### WORK REQUIRED
No line before the one containing "R210: 330 (GND, SIG13) -> 330 (SIG13, VS)" is to be output; retype exactly that line and all lines that follow it to the end of the records.

START RECORD SET

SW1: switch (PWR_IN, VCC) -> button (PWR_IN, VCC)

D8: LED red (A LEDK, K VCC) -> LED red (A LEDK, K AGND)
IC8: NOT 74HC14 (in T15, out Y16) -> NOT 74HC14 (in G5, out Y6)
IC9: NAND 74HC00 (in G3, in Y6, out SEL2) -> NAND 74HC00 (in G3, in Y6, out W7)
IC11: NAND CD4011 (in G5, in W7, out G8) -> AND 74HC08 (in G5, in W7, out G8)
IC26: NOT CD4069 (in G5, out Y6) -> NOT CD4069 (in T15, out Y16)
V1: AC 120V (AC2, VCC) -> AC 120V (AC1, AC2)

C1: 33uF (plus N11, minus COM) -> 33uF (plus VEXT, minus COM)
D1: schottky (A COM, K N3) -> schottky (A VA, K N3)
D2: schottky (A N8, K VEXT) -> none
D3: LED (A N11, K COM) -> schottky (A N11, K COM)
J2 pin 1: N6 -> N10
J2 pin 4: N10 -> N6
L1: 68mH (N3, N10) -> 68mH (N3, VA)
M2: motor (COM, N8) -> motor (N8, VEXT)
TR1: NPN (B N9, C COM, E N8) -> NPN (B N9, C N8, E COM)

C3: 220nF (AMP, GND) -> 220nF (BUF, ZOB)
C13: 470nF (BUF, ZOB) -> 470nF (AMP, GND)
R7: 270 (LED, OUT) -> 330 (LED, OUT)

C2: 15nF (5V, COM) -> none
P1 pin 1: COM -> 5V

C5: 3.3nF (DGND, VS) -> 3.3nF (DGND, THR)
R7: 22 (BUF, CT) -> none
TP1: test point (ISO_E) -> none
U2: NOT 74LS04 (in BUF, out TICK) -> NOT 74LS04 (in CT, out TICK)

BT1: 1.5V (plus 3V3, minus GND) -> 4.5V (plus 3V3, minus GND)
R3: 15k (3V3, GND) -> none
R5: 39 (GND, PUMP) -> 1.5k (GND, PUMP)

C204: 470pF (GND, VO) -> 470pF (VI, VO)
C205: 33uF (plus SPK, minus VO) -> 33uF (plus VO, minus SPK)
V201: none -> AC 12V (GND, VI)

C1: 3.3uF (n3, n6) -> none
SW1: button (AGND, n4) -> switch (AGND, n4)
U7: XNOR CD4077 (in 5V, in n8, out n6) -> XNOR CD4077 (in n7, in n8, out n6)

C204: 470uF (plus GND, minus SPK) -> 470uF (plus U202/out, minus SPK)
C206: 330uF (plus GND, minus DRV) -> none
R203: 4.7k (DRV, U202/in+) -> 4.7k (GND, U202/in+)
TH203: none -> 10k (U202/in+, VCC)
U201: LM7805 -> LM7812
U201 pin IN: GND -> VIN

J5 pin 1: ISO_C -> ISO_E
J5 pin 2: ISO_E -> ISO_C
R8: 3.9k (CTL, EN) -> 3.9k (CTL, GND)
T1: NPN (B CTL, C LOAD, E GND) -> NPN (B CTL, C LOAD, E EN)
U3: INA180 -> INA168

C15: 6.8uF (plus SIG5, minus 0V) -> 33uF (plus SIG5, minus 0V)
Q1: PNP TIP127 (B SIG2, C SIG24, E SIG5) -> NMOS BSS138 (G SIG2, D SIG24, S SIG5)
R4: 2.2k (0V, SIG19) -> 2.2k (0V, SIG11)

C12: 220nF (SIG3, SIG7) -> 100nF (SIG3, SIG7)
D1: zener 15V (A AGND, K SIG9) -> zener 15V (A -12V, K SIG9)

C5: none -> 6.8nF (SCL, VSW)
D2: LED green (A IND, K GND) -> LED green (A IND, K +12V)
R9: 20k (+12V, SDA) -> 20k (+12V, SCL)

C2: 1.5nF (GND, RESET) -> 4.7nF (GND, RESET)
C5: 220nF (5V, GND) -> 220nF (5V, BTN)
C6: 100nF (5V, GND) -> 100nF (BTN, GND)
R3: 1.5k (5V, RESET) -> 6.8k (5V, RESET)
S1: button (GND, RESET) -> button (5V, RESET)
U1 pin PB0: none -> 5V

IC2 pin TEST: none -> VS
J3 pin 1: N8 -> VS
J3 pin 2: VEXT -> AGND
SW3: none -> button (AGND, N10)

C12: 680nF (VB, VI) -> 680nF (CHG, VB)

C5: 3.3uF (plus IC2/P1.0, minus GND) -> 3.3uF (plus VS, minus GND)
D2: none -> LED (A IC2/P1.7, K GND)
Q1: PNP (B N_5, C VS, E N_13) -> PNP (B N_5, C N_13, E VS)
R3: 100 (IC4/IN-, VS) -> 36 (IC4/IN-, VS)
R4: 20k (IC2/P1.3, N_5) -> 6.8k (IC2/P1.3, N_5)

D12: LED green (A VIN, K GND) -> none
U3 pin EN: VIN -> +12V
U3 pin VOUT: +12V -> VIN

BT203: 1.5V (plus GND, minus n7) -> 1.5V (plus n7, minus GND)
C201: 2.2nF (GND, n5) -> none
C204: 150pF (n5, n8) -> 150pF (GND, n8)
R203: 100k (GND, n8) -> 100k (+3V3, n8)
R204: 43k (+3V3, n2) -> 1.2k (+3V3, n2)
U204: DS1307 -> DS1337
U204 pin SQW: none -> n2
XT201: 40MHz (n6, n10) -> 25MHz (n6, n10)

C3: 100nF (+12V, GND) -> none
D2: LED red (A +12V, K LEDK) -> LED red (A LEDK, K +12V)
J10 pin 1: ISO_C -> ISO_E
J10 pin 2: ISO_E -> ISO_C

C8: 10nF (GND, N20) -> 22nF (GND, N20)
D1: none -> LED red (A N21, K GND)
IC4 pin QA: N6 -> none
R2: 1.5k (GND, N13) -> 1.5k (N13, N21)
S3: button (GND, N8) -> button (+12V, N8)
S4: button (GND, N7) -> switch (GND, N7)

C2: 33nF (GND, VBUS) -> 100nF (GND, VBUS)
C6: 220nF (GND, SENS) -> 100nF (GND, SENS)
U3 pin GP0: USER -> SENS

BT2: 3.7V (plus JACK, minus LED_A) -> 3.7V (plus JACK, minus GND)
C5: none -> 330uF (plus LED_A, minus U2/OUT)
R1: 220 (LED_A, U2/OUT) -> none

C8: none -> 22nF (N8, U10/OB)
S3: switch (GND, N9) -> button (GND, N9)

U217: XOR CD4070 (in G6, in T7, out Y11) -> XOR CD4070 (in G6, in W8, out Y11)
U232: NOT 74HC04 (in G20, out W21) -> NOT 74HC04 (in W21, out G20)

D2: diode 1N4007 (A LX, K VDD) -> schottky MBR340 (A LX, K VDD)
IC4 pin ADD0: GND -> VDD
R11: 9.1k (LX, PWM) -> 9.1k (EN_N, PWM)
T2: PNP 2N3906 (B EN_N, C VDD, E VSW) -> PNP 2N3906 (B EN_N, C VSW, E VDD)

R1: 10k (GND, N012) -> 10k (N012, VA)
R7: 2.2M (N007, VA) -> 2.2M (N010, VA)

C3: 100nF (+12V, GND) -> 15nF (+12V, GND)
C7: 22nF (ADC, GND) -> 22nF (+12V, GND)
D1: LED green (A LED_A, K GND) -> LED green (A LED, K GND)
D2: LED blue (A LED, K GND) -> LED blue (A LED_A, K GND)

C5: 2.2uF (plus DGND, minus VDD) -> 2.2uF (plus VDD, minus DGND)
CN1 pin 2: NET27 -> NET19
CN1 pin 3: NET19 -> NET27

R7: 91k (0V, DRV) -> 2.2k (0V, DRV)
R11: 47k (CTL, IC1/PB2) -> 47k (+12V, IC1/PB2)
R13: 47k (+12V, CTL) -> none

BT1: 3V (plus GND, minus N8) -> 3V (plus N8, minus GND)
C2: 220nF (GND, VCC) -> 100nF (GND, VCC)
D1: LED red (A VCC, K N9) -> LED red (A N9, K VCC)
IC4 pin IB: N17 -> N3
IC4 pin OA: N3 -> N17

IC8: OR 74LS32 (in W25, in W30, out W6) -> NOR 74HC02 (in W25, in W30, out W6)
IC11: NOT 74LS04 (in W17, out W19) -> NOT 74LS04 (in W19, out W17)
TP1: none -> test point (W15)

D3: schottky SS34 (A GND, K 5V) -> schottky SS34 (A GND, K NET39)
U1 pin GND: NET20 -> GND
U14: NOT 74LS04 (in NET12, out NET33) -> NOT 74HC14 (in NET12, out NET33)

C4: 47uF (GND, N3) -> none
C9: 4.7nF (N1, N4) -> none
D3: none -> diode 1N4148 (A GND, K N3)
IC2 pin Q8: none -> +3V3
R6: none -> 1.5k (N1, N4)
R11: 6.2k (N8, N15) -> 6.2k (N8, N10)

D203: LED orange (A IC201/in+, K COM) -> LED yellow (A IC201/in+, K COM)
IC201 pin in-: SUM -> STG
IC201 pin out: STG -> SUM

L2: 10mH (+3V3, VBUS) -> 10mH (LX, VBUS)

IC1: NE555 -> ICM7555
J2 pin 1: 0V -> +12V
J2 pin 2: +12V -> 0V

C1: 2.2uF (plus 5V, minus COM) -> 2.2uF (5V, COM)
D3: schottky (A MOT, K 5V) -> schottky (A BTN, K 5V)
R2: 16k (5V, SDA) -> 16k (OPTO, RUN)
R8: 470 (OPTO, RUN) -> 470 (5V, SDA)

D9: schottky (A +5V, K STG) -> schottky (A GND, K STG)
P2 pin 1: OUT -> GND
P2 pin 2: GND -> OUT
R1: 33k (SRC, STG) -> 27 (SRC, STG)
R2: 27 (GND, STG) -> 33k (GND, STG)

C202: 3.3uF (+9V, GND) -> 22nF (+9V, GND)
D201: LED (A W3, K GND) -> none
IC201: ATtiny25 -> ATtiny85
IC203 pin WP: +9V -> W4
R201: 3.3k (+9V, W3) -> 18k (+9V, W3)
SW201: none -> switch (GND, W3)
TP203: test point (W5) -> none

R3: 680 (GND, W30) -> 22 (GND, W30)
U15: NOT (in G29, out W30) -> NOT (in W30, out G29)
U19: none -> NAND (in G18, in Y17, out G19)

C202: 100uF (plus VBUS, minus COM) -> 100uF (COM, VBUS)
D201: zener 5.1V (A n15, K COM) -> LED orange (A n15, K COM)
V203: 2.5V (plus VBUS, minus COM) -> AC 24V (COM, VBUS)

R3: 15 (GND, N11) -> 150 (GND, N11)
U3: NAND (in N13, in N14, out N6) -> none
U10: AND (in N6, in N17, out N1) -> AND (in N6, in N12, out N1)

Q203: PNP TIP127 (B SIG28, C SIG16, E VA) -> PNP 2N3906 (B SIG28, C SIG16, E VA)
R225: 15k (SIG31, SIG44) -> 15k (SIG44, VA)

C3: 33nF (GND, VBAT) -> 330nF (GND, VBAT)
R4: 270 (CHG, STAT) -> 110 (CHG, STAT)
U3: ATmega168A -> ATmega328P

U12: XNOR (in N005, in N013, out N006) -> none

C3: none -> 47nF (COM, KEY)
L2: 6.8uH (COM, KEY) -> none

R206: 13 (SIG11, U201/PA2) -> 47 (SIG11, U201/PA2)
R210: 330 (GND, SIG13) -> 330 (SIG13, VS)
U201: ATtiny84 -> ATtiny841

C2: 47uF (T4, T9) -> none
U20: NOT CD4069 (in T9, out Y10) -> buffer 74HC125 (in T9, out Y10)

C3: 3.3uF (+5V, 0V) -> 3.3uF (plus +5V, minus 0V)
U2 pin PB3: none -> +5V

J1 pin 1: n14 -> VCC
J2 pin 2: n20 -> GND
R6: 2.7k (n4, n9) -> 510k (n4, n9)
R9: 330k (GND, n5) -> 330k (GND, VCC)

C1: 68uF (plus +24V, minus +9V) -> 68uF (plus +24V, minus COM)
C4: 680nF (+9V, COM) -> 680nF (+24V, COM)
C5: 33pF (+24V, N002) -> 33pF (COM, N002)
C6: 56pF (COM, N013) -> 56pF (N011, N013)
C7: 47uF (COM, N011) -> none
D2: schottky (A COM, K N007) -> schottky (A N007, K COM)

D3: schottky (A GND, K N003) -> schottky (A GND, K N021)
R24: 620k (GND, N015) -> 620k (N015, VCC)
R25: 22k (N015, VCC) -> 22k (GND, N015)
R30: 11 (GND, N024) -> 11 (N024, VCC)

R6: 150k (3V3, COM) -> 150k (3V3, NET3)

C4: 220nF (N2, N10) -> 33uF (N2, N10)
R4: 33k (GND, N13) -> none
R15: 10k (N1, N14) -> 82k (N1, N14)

END RECORD SET

### ANSWER TO THE PROBLEM
R210: 330 (GND, SIG13) -> 330 (SIG13, VS)
U201: ATtiny84 -> ATtiny841

C2: 47uF (T4, T9) -> none
U20: NOT CD4069 (in T9, out Y10) -> buffer 74HC125 (in T9, out Y10)

C3: 3.3uF (+5V, 0V) -> 3.3uF (plus +5V, minus 0V)
U2 pin PB3: none -> +5V

J1 pin 1: n14 -> VCC
J2 pin 2: n20 -> GND
R6: 2.7k (n4, n9) -> 510k (n4, n9)
R9: 330k (GND, n5) -> 330k (GND, VCC)

C1: 68uF (plus +24V, minus +9V) -> 68uF (plus +24V, minus COM)
C4: 680nF (+9V, COM) -> 680nF (+24V, COM)
C5: 33pF (+24V, N002) -> 33pF (COM, N002)
C6: 56pF (COM, N013) -> 56pF (N011, N013)
C7: 47uF (COM, N011) -> none
D2: schottky (A COM, K N007) -> schottky (A N007, K COM)

D3: schottky (A GND, K N003) -> schottky (A GND, K N021)
R24: 620k (GND, N015) -> 620k (N015, VCC)
R25: 22k (N015, VCC) -> 22k (GND, N015)
R30: 11 (GND, N024) -> 11 (N024, VCC)

R6: 150k (3V3, COM) -> 150k (3V3, NET3)

C4: 220nF (N2, N10) -> 33uF (N2, N10)
R4: 33k (GND, N13) -> none
R15: 10k (N1, N14) -> 82k (N1, N14)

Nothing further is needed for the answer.